### DATASET EXCERPT

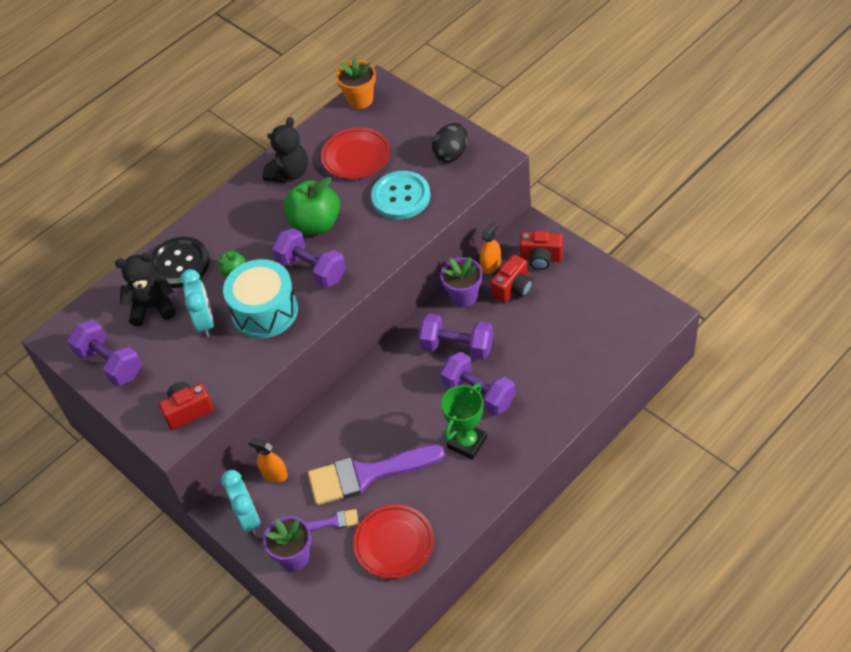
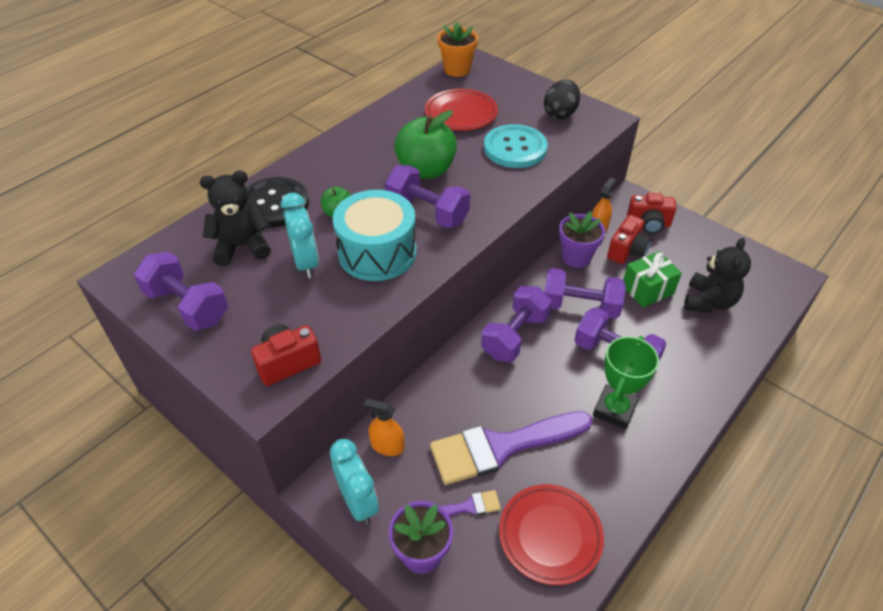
camera: 10 degrees left, 5 degrees down
(289, 173) = (392, 126): black teddy bear -> black teddy bear (708, 302)
(393, 376) = (515, 336): none -> purple dumbbell
(523, 329) = (647, 290): none -> green gift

### PROMPT
Once the pictures are set aside, please output all the data word for word.

### OUTPUT BELOW
camera: 10 degrees left, 5 degrees down
(289, 173) = (392, 126): black teddy bear -> black teddy bear (708, 302)
(393, 376) = (515, 336): none -> purple dumbbell
(523, 329) = (647, 290): none -> green gift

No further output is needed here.